» **The problem**
Within the records below, find the line containing "(433, 450) = (562, 296): white". Reproduce it and each line after it exactly, and nothing else.

####################

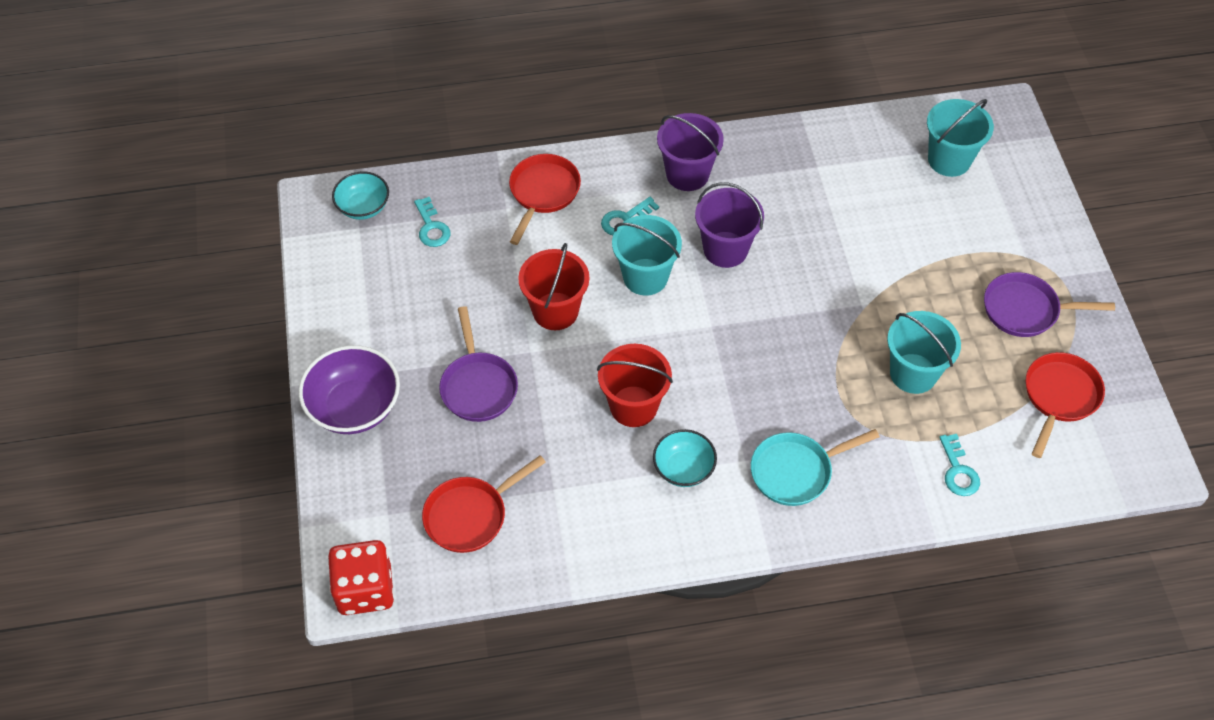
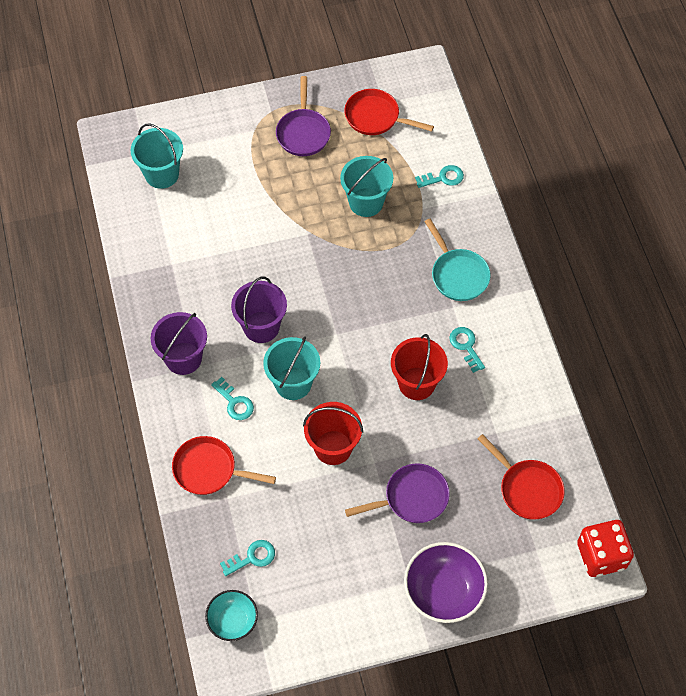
camera: 95 degrees left, 5 degrees up
(683, 469) = (466, 346): turquoise bowl -> turquoise key

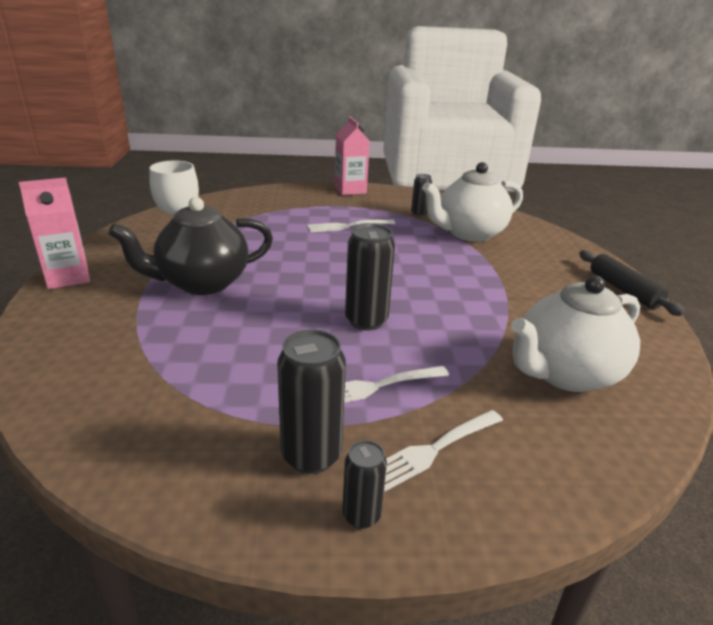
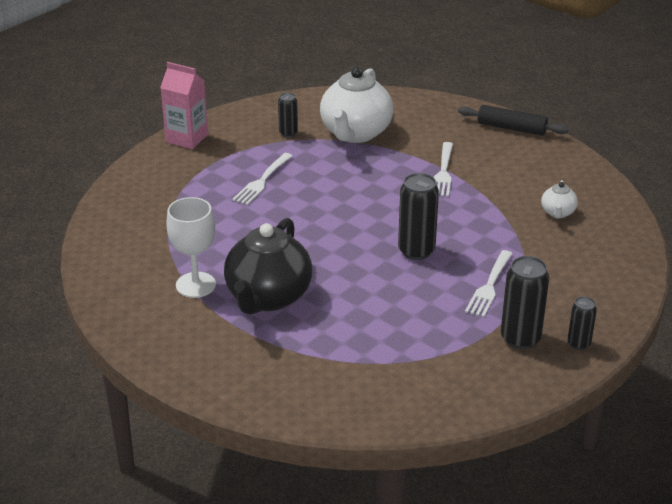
camera: 45 degrees left, 5 degrees up
(68, 277) = (167, 360): pink carton -> none
(433, 450) = (562, 296): white fork -> white fork (443, 172)
(565, 373) = (557, 213): white teapot -> white teapot, size x0.45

####################

» **Answer to the problem**
(433, 450) = (562, 296): white fork -> white fork (443, 172)
(565, 373) = (557, 213): white teapot -> white teapot, size x0.45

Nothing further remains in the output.